**Required work**
Turn the entries below into a numbered list, leaving out any blank lines.

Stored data
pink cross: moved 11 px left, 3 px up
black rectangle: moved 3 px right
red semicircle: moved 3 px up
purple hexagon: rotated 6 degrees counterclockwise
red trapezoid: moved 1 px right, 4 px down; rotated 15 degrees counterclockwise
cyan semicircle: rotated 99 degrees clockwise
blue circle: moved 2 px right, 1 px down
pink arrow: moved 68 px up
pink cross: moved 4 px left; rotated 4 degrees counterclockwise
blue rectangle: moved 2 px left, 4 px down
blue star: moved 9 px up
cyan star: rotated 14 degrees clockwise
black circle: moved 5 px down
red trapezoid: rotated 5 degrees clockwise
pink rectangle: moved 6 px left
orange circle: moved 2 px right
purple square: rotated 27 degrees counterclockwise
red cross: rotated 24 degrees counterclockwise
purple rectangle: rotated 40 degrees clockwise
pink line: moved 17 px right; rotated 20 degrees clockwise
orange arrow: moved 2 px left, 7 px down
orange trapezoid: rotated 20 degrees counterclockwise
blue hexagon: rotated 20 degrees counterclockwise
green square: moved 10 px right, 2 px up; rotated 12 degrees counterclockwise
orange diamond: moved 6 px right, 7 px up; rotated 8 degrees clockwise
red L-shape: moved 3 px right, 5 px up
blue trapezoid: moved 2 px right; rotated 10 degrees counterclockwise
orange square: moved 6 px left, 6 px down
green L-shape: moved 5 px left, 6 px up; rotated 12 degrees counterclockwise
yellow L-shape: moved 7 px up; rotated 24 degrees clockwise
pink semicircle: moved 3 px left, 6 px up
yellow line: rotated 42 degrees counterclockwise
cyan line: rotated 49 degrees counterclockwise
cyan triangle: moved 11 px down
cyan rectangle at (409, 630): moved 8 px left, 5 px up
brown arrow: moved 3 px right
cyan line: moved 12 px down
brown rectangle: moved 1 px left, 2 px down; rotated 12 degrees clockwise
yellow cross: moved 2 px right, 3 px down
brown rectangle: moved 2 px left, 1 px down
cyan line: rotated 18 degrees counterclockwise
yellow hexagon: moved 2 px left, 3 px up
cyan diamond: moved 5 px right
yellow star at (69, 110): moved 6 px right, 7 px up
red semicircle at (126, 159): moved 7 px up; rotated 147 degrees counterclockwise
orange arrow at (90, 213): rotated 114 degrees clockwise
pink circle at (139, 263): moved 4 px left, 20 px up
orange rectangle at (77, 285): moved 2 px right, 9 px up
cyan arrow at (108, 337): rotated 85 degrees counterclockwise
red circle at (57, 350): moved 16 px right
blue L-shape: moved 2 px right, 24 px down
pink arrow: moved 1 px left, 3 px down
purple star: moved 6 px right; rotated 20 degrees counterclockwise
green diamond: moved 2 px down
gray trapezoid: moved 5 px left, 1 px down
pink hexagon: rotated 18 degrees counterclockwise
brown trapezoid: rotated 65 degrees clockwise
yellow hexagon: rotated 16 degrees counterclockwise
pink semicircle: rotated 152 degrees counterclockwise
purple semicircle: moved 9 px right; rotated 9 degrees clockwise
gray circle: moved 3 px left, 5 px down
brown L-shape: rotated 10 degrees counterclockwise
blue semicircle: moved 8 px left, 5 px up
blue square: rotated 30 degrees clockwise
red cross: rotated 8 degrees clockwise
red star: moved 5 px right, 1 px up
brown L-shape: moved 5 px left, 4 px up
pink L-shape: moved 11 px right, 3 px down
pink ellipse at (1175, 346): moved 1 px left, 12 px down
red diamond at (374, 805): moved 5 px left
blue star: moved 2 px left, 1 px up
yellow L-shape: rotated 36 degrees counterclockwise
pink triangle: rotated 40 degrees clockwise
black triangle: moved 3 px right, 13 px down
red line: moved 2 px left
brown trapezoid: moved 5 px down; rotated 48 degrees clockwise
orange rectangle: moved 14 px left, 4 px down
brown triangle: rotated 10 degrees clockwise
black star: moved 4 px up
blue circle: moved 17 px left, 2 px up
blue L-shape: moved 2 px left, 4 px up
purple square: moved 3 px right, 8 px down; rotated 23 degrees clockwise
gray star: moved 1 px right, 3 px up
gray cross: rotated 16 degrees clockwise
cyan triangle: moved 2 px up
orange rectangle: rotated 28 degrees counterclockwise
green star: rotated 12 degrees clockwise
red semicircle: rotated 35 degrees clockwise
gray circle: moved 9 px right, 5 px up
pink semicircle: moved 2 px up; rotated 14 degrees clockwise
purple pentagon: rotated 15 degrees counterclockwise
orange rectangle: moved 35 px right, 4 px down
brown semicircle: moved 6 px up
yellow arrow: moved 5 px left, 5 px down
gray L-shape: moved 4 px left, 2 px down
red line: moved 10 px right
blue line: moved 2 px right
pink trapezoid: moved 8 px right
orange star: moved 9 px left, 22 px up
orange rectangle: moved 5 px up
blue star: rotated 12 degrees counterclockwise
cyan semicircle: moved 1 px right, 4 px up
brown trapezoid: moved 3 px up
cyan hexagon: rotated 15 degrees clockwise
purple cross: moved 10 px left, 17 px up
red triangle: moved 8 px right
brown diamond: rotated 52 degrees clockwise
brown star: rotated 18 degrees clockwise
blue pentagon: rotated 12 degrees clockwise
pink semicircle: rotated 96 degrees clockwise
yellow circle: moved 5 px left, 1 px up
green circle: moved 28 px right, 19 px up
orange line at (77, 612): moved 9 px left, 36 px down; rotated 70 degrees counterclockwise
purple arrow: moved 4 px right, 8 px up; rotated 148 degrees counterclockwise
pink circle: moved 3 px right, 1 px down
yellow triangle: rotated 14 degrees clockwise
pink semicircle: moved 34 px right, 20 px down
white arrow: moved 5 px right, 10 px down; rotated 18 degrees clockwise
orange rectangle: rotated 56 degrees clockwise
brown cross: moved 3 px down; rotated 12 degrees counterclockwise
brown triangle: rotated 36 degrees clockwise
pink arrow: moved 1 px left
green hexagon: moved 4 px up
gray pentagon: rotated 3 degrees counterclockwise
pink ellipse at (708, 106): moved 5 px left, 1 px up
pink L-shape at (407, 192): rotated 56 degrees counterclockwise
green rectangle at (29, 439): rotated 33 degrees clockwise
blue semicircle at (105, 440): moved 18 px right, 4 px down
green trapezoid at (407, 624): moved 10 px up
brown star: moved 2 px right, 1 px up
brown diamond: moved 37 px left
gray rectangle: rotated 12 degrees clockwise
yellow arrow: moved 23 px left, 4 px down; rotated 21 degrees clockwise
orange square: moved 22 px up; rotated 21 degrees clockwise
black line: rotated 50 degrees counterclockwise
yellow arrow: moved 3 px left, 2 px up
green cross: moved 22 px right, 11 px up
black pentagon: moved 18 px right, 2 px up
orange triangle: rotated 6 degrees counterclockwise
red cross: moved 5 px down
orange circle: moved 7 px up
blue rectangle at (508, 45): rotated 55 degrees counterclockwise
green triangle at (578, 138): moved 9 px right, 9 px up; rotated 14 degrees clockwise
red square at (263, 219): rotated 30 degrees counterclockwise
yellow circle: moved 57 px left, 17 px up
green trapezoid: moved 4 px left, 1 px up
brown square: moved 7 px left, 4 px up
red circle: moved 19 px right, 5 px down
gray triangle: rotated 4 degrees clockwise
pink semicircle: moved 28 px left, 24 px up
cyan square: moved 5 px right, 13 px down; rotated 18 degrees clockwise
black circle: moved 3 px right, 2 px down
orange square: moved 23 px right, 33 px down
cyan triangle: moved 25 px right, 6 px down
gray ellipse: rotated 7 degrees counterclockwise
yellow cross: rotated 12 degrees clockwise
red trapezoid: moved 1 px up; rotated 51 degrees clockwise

**Exercise result**
1. pink cross: moved 11 px left, 3 px up
2. black rectangle: moved 3 px right
3. red semicircle: moved 3 px up
4. purple hexagon: rotated 6 degrees counterclockwise
5. red trapezoid: moved 1 px right, 4 px down; rotated 15 degrees counterclockwise
6. cyan semicircle: rotated 99 degrees clockwise
7. blue circle: moved 2 px right, 1 px down
8. pink arrow: moved 68 px up
9. pink cross: moved 4 px left; rotated 4 degrees counterclockwise
10. blue rectangle: moved 2 px left, 4 px down
11. blue star: moved 9 px up
12. cyan star: rotated 14 degrees clockwise
13. black circle: moved 5 px down
14. red trapezoid: rotated 5 degrees clockwise
15. pink rectangle: moved 6 px left
16. orange circle: moved 2 px right
17. purple square: rotated 27 degrees counterclockwise
18. red cross: rotated 24 degrees counterclockwise
19. purple rectangle: rotated 40 degrees clockwise
20. pink line: moved 17 px right; rotated 20 degrees clockwise
21. orange arrow: moved 2 px left, 7 px down
22. orange trapezoid: rotated 20 degrees counterclockwise
23. blue hexagon: rotated 20 degrees counterclockwise
24. green square: moved 10 px right, 2 px up; rotated 12 degrees counterclockwise
25. orange diamond: moved 6 px right, 7 px up; rotated 8 degrees clockwise
26. red L-shape: moved 3 px right, 5 px up
27. blue trapezoid: moved 2 px right; rotated 10 degrees counterclockwise
28. orange square: moved 6 px left, 6 px down
29. green L-shape: moved 5 px left, 6 px up; rotated 12 degrees counterclockwise
30. yellow L-shape: moved 7 px up; rotated 24 degrees clockwise
31. pink semicircle: moved 3 px left, 6 px up
32. yellow line: rotated 42 degrees counterclockwise
33. cyan line: rotated 49 degrees counterclockwise
34. cyan triangle: moved 11 px down
35. cyan rectangle at (409, 630): moved 8 px left, 5 px up
36. brown arrow: moved 3 px right
37. cyan line: moved 12 px down
38. brown rectangle: moved 1 px left, 2 px down; rotated 12 degrees clockwise
39. yellow cross: moved 2 px right, 3 px down
40. brown rectangle: moved 2 px left, 1 px down
41. cyan line: rotated 18 degrees counterclockwise
42. yellow hexagon: moved 2 px left, 3 px up
43. cyan diamond: moved 5 px right
44. yellow star at (69, 110): moved 6 px right, 7 px up
45. red semicircle at (126, 159): moved 7 px up; rotated 147 degrees counterclockwise
46. orange arrow at (90, 213): rotated 114 degrees clockwise
47. pink circle at (139, 263): moved 4 px left, 20 px up
48. orange rectangle at (77, 285): moved 2 px right, 9 px up
49. cyan arrow at (108, 337): rotated 85 degrees counterclockwise
50. red circle at (57, 350): moved 16 px right
51. blue L-shape: moved 2 px right, 24 px down
52. pink arrow: moved 1 px left, 3 px down
53. purple star: moved 6 px right; rotated 20 degrees counterclockwise
54. green diamond: moved 2 px down
55. gray trapezoid: moved 5 px left, 1 px down
56. pink hexagon: rotated 18 degrees counterclockwise
57. brown trapezoid: rotated 65 degrees clockwise
58. yellow hexagon: rotated 16 degrees counterclockwise
59. pink semicircle: rotated 152 degrees counterclockwise
60. purple semicircle: moved 9 px right; rotated 9 degrees clockwise
61. gray circle: moved 3 px left, 5 px down
62. brown L-shape: rotated 10 degrees counterclockwise
63. blue semicircle: moved 8 px left, 5 px up
64. blue square: rotated 30 degrees clockwise
65. red cross: rotated 8 degrees clockwise
66. red star: moved 5 px right, 1 px up
67. brown L-shape: moved 5 px left, 4 px up
68. pink L-shape: moved 11 px right, 3 px down
69. pink ellipse at (1175, 346): moved 1 px left, 12 px down
70. red diamond at (374, 805): moved 5 px left
71. blue star: moved 2 px left, 1 px up
72. yellow L-shape: rotated 36 degrees counterclockwise
73. pink triangle: rotated 40 degrees clockwise
74. black triangle: moved 3 px right, 13 px down
75. red line: moved 2 px left
76. brown trapezoid: moved 5 px down; rotated 48 degrees clockwise
77. orange rectangle: moved 14 px left, 4 px down
78. brown triangle: rotated 10 degrees clockwise
79. black star: moved 4 px up
80. blue circle: moved 17 px left, 2 px up
81. blue L-shape: moved 2 px left, 4 px up
82. purple square: moved 3 px right, 8 px down; rotated 23 degrees clockwise
83. gray star: moved 1 px right, 3 px up
84. gray cross: rotated 16 degrees clockwise
85. cyan triangle: moved 2 px up
86. orange rectangle: rotated 28 degrees counterclockwise
87. green star: rotated 12 degrees clockwise
88. red semicircle: rotated 35 degrees clockwise
89. gray circle: moved 9 px right, 5 px up
90. pink semicircle: moved 2 px up; rotated 14 degrees clockwise
91. purple pentagon: rotated 15 degrees counterclockwise
92. orange rectangle: moved 35 px right, 4 px down
93. brown semicircle: moved 6 px up
94. yellow arrow: moved 5 px left, 5 px down
95. gray L-shape: moved 4 px left, 2 px down
96. red line: moved 10 px right
97. blue line: moved 2 px right
98. pink trapezoid: moved 8 px right
99. orange star: moved 9 px left, 22 px up
100. orange rectangle: moved 5 px up
101. blue star: rotated 12 degrees counterclockwise
102. cyan semicircle: moved 1 px right, 4 px up
103. brown trapezoid: moved 3 px up
104. cyan hexagon: rotated 15 degrees clockwise
105. purple cross: moved 10 px left, 17 px up
106. red triangle: moved 8 px right
107. brown diamond: rotated 52 degrees clockwise
108. brown star: rotated 18 degrees clockwise
109. blue pentagon: rotated 12 degrees clockwise
110. pink semicircle: rotated 96 degrees clockwise
111. yellow circle: moved 5 px left, 1 px up
112. green circle: moved 28 px right, 19 px up
113. orange line at (77, 612): moved 9 px left, 36 px down; rotated 70 degrees counterclockwise
114. purple arrow: moved 4 px right, 8 px up; rotated 148 degrees counterclockwise
115. pink circle: moved 3 px right, 1 px down
116. yellow triangle: rotated 14 degrees clockwise
117. pink semicircle: moved 34 px right, 20 px down
118. white arrow: moved 5 px right, 10 px down; rotated 18 degrees clockwise
119. orange rectangle: rotated 56 degrees clockwise
120. brown cross: moved 3 px down; rotated 12 degrees counterclockwise
121. brown triangle: rotated 36 degrees clockwise
122. pink arrow: moved 1 px left
123. green hexagon: moved 4 px up
124. gray pentagon: rotated 3 degrees counterclockwise
125. pink ellipse at (708, 106): moved 5 px left, 1 px up
126. pink L-shape at (407, 192): rotated 56 degrees counterclockwise
127. green rectangle at (29, 439): rotated 33 degrees clockwise
128. blue semicircle at (105, 440): moved 18 px right, 4 px down
129. green trapezoid at (407, 624): moved 10 px up
130. brown star: moved 2 px right, 1 px up
131. brown diamond: moved 37 px left
132. gray rectangle: rotated 12 degrees clockwise
133. yellow arrow: moved 23 px left, 4 px down; rotated 21 degrees clockwise
134. orange square: moved 22 px up; rotated 21 degrees clockwise
135. black line: rotated 50 degrees counterclockwise
136. yellow arrow: moved 3 px left, 2 px up
137. green cross: moved 22 px right, 11 px up
138. black pentagon: moved 18 px right, 2 px up
139. orange triangle: rotated 6 degrees counterclockwise
140. red cross: moved 5 px down
141. orange circle: moved 7 px up
142. blue rectangle at (508, 45): rotated 55 degrees counterclockwise
143. green triangle at (578, 138): moved 9 px right, 9 px up; rotated 14 degrees clockwise
144. red square at (263, 219): rotated 30 degrees counterclockwise
145. yellow circle: moved 57 px left, 17 px up
146. green trapezoid: moved 4 px left, 1 px up
147. brown square: moved 7 px left, 4 px up
148. red circle: moved 19 px right, 5 px down
149. gray triangle: rotated 4 degrees clockwise
150. pink semicircle: moved 28 px left, 24 px up
151. cyan square: moved 5 px right, 13 px down; rotated 18 degrees clockwise
152. black circle: moved 3 px right, 2 px down
153. orange square: moved 23 px right, 33 px down
154. cyan triangle: moved 25 px right, 6 px down
155. gray ellipse: rotated 7 degrees counterclockwise
156. yellow cross: rotated 12 degrees clockwise
157. red trapezoid: moved 1 px up; rotated 51 degrees clockwise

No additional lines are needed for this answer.